### About this task
Each line of the entries below that includes "MISO" belongs in your answer.

### Given information

----

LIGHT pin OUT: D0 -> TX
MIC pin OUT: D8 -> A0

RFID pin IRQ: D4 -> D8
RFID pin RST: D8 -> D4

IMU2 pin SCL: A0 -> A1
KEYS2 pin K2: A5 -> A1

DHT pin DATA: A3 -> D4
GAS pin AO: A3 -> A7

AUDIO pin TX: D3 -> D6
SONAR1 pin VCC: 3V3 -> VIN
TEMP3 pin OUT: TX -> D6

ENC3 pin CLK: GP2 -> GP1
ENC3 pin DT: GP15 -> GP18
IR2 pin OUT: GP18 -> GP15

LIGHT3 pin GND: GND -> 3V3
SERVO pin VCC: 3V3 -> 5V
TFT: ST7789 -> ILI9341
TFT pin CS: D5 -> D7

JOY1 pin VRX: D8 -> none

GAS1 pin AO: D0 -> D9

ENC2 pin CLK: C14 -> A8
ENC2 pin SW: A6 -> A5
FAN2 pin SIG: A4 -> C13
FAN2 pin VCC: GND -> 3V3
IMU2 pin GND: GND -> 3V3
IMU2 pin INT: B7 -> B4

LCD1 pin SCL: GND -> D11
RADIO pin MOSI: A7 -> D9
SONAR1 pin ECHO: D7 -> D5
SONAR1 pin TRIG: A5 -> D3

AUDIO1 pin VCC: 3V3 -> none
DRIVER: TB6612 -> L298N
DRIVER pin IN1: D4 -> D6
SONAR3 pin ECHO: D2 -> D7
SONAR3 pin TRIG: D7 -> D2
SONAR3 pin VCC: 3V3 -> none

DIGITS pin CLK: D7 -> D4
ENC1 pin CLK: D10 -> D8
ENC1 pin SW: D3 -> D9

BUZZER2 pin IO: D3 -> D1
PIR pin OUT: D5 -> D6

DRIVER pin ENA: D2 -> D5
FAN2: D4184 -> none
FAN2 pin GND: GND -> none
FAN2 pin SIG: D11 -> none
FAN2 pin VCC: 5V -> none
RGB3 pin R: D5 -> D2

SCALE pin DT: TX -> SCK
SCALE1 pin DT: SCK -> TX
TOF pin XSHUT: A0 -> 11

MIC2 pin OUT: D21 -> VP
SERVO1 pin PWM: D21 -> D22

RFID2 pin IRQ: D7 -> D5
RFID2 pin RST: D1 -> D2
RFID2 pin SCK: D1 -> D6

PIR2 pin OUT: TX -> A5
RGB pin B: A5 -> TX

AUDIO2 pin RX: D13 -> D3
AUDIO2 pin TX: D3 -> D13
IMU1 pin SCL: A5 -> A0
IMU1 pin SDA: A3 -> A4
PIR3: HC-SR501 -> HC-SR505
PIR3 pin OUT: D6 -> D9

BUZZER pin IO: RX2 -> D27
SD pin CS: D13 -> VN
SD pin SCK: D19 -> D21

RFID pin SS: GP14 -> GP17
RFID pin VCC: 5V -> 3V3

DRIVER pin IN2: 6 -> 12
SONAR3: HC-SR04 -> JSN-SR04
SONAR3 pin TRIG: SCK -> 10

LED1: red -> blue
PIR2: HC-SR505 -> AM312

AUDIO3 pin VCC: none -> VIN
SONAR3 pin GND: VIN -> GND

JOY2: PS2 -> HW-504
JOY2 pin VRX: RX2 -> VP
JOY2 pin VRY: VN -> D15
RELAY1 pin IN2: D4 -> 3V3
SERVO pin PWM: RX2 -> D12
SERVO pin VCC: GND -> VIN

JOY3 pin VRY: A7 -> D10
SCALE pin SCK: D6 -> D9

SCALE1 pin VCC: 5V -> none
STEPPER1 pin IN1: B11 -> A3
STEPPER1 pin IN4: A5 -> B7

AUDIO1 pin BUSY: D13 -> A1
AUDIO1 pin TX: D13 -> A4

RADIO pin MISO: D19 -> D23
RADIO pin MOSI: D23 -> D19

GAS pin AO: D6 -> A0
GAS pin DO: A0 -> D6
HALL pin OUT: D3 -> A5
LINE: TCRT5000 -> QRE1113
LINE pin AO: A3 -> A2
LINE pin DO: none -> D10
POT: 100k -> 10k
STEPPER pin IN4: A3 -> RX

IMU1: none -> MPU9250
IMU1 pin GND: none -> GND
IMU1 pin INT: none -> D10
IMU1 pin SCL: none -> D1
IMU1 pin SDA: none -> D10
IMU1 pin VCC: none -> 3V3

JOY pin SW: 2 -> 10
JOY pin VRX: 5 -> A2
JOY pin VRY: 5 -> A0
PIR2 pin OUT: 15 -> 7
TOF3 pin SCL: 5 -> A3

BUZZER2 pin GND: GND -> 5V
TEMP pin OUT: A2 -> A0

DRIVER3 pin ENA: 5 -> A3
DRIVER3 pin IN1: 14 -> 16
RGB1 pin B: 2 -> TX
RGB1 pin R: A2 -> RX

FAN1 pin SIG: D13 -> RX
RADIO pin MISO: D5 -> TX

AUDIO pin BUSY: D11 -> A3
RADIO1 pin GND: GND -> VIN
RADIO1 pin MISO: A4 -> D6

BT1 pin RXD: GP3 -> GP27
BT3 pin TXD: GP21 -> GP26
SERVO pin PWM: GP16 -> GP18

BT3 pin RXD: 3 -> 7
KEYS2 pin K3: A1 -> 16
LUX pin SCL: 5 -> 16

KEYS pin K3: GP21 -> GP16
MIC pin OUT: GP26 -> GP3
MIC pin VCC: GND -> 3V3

----

### Answer to the problem
RADIO pin MISO: D19 -> D23
RADIO pin MISO: D5 -> TX
RADIO1 pin MISO: A4 -> D6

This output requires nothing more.